PROBLEM TO WORK ON: Go through the data below and return each line containing the word "orange".

PROVIDED DATA:
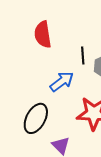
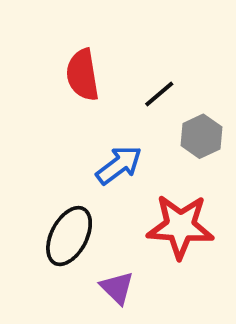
black line: (83, 55) -> (159, 94), moved, turned 54

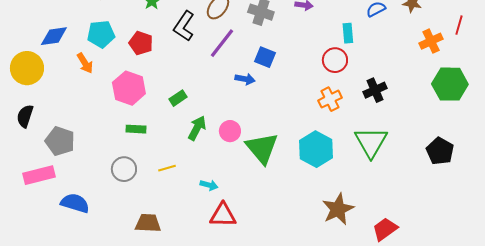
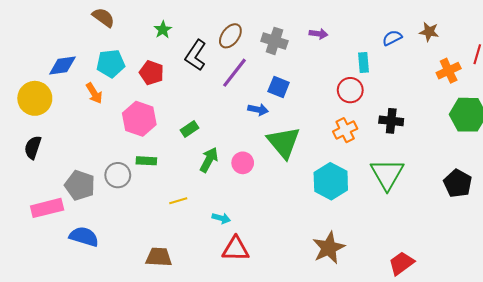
black cross: (375, 90) -> (391, 121), turned 30
gray pentagon: (60, 141) -> (80, 185), moved
green triangle: (262, 148) -> (284, 142), moved
gray circle: (124, 169) -> (118, 175), moved
brown star: (338, 209) -> (329, 248), moved

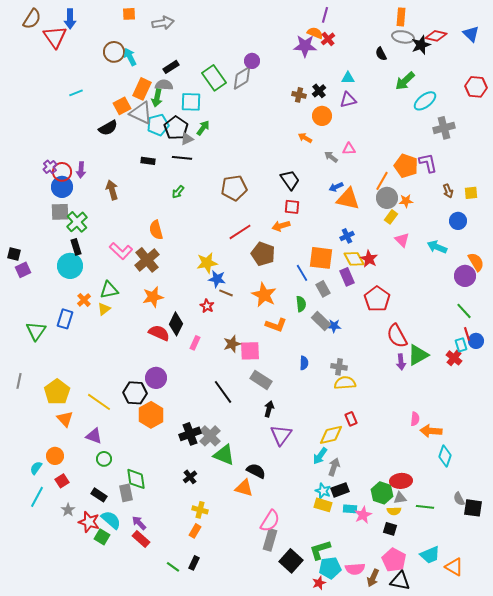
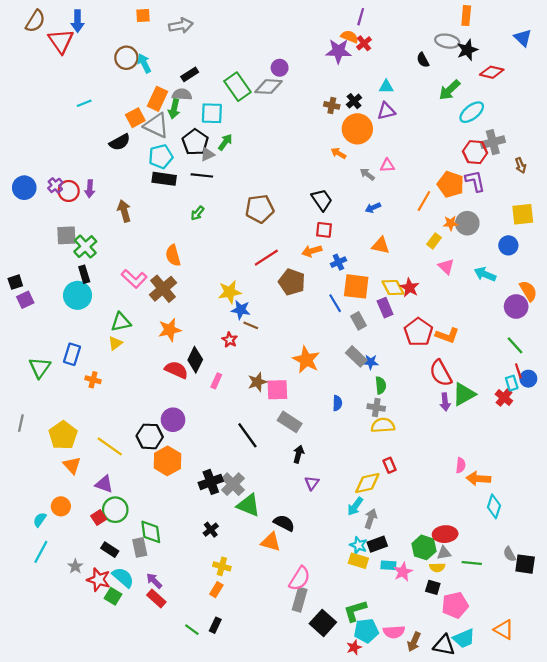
orange rectangle: (401, 17) -> (466, 16), moved
red diamond: (436, 36) -> (492, 72), moved
gray diamond: (242, 78) -> (269, 87), turned 35
red hexagon: (476, 87) -> (475, 152), moved
orange circle: (322, 116) -> (357, 129), size x1.4
cyan pentagon: (158, 125) -> (161, 157), moved
black rectangle: (148, 161) -> (164, 179), size x1.5
blue circle: (62, 187) -> (24, 188), moved
brown arrow: (448, 191) -> (521, 165), moved
yellow square: (471, 193) -> (523, 214), size x1.5
gray circle: (387, 198) -> (467, 223), moved
orange triangle: (348, 199) -> (381, 245), moved, size x0.7
blue cross: (347, 236) -> (338, 262), moved
black square: (14, 254) -> (15, 282), turned -32
orange star: (264, 295) -> (306, 360), moved
orange cross: (84, 300) -> (93, 380), moved, turned -32
green semicircle: (301, 304) -> (381, 385), moved
orange L-shape: (276, 325) -> (447, 335), moved
purple triangle: (281, 435) -> (312, 483), size x0.6
green circle: (104, 459) -> (115, 510), size x1.5
red square: (62, 481) -> (99, 517), moved
cyan trapezoid: (430, 555) -> (464, 638), moved
pink pentagon: (394, 560) -> (455, 605), moved, turned 30

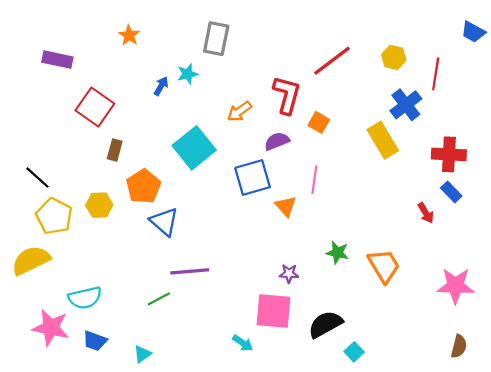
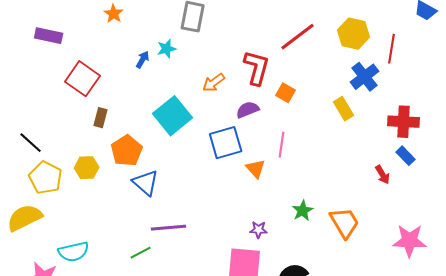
yellow hexagon: (394, 57) -> (354, 34), size x1.4
yellow rectangle: (383, 140) -> (344, 109), size x0.7
green star: (338, 253) -> (303, 211), turned 30

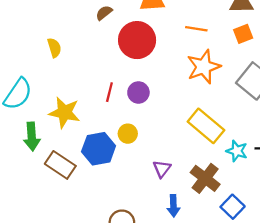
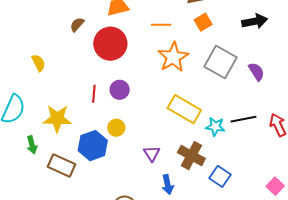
green arrow: (32, 137) -> (32, 145), size x0.7

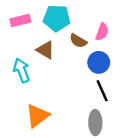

TASK RESPONSE:
orange rectangle: (401, 17) -> (466, 16), moved
orange circle: (322, 116) -> (357, 129), size x1.4
orange triangle: (348, 199) -> (381, 245), moved, size x0.7
orange star: (264, 295) -> (306, 360), moved
orange cross: (84, 300) -> (93, 380), moved, turned -32
orange L-shape: (276, 325) -> (447, 335), moved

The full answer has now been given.